**Problem to solve**. In the data below, which lines contain "none"? List them by copying each one.

**Data provided**.
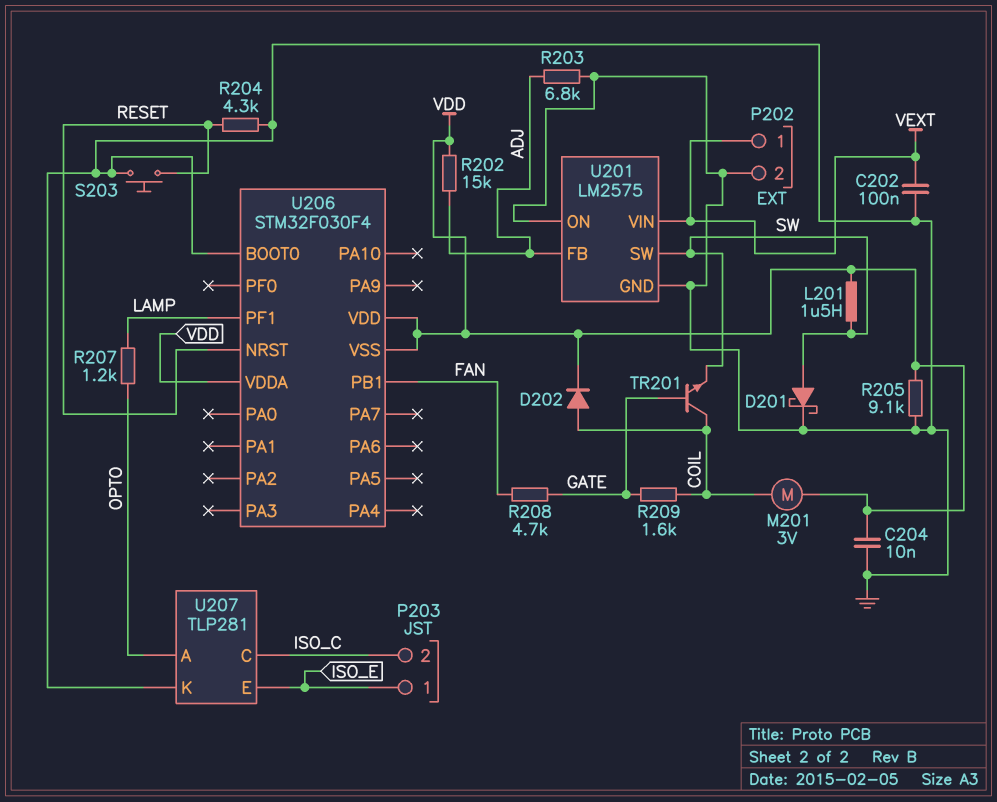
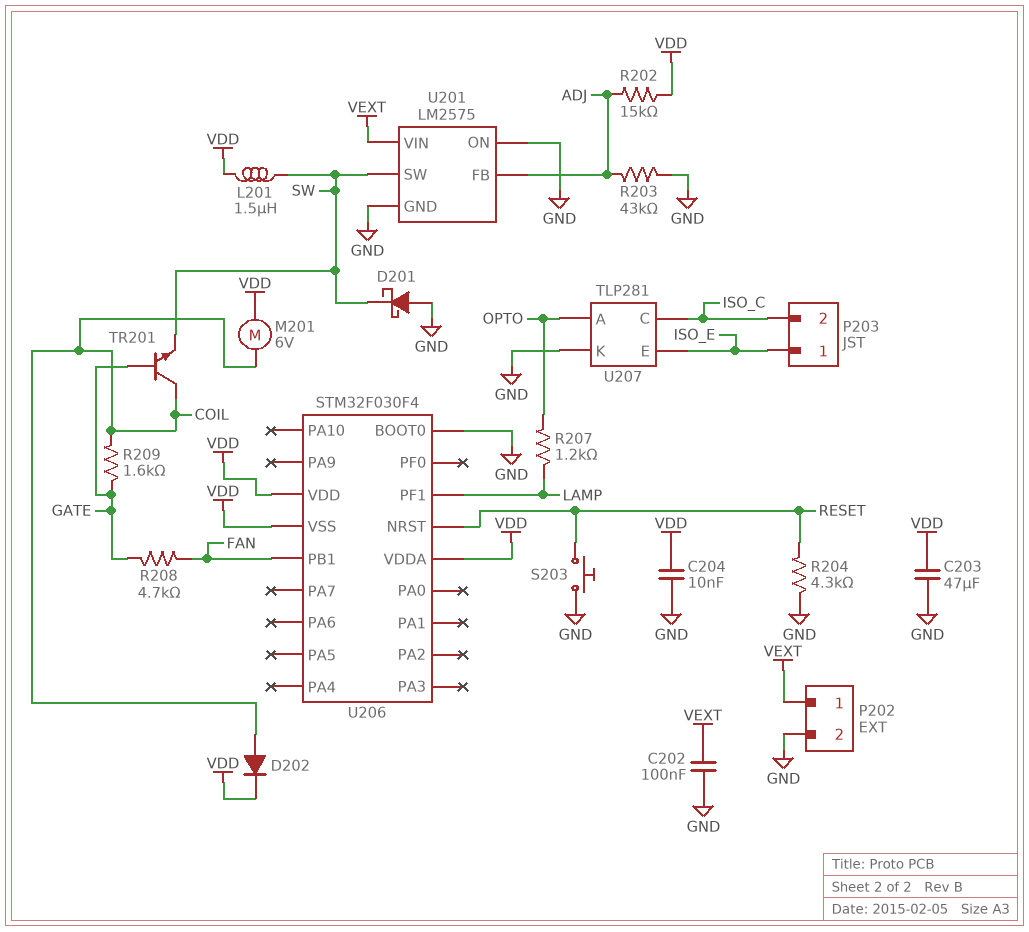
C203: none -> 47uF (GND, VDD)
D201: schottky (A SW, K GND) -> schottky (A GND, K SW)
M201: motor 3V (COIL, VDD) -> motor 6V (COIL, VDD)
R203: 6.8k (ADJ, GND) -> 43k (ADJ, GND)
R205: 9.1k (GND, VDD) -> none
==
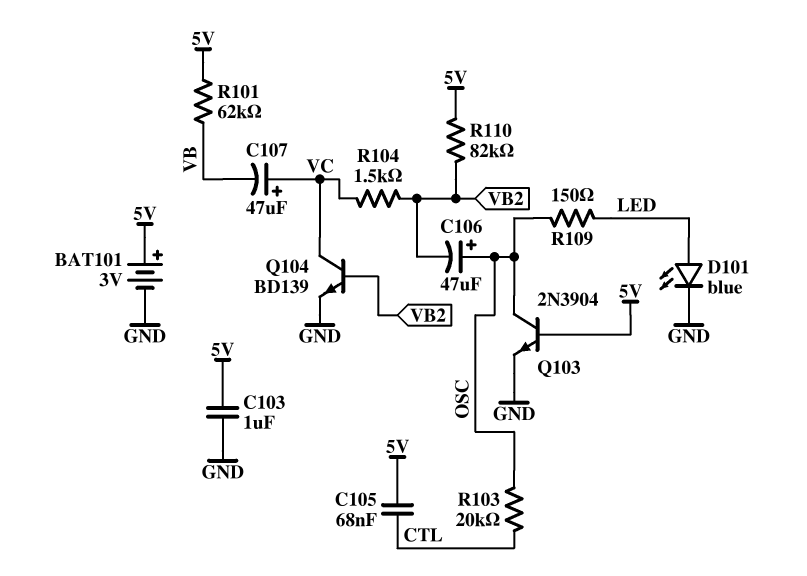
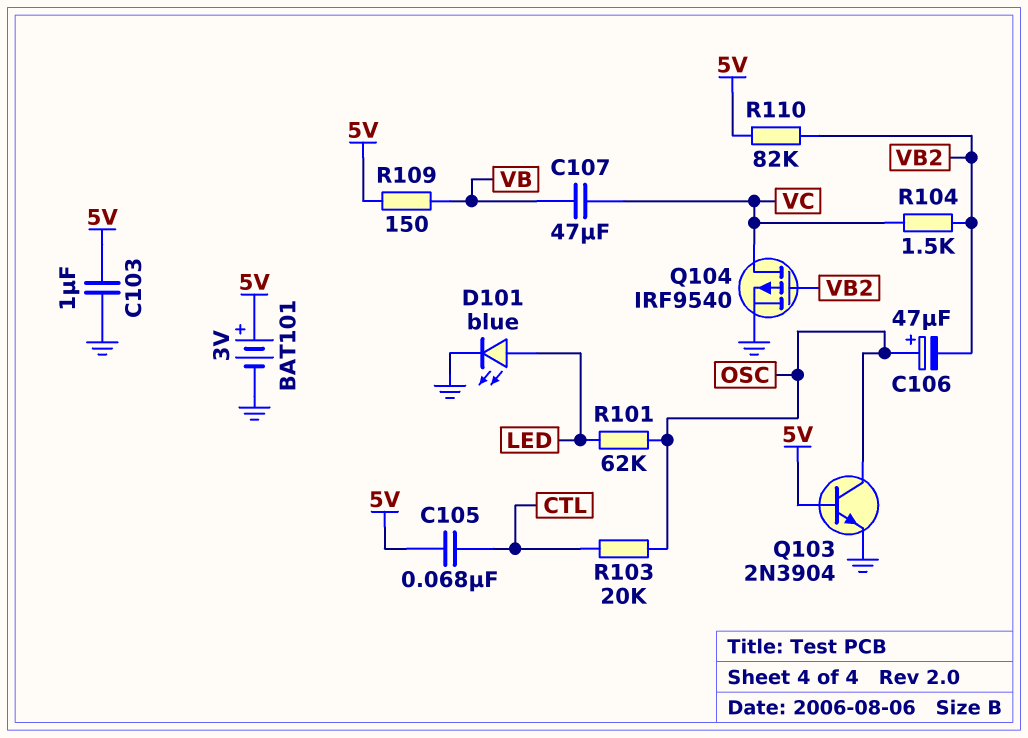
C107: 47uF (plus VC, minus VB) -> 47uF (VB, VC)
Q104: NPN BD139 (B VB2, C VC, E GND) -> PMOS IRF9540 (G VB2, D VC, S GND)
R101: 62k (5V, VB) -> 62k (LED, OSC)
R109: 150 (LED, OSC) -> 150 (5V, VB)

**Answer box**.
C203: none -> 47uF (GND, VDD)
R205: 9.1k (GND, VDD) -> none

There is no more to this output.